PROBLEM STATEMENT:
The lines to return are those below that contain the word "road".

** EXTRACTED RECORDS follows **

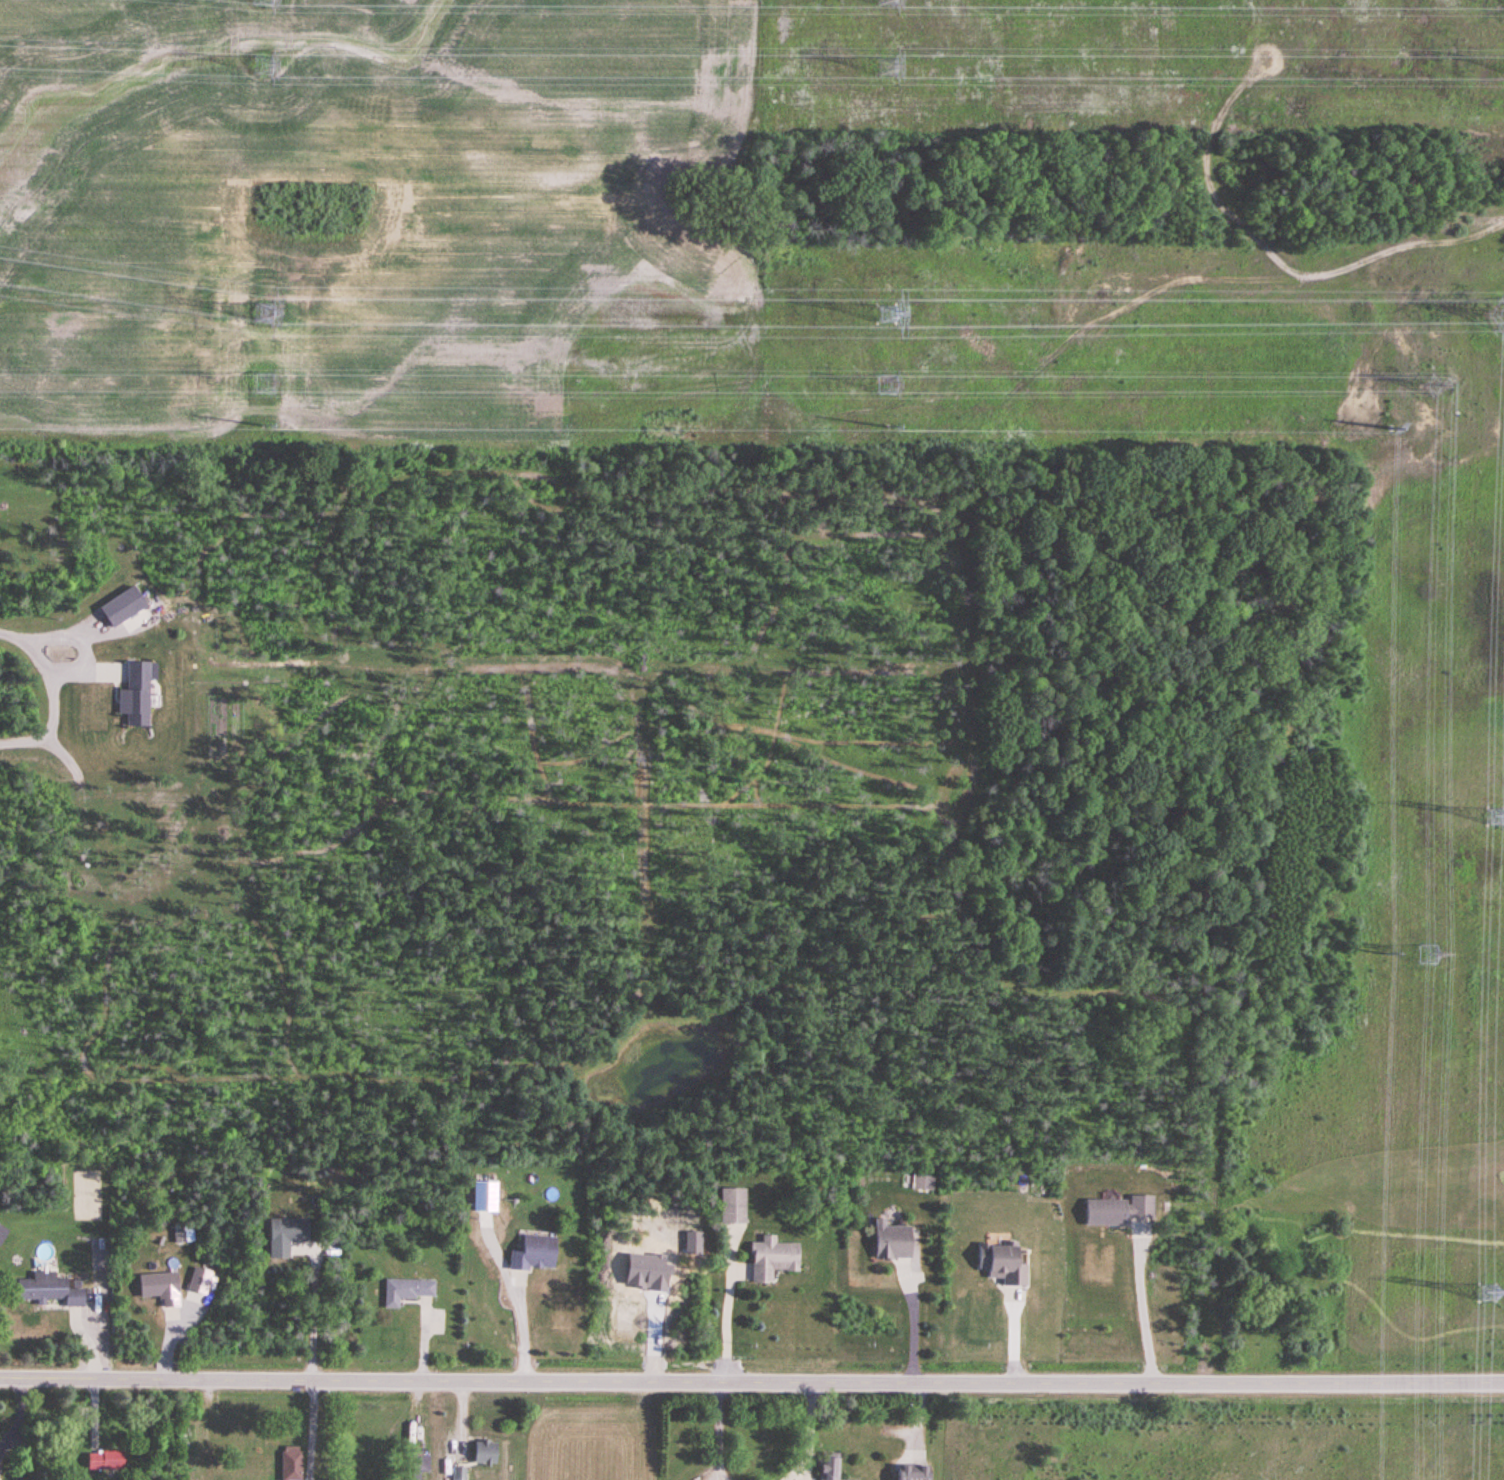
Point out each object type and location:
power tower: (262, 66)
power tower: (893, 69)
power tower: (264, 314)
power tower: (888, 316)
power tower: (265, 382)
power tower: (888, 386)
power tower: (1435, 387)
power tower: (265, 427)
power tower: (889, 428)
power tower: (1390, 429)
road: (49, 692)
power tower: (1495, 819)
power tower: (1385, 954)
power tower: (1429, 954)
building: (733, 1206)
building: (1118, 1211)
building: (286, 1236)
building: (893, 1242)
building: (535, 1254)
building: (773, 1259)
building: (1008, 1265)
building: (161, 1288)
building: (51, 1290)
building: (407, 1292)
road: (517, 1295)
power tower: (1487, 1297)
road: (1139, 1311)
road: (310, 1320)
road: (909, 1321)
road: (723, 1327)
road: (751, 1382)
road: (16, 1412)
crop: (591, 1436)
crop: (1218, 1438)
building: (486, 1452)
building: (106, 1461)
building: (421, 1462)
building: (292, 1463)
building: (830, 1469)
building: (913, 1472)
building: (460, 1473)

** End of EXTRACTED RECORDS **

RESPONSE:
road: (49, 692)
road: (517, 1295)
road: (1139, 1311)
road: (310, 1320)
road: (909, 1321)
road: (723, 1327)
road: (751, 1382)
road: (16, 1412)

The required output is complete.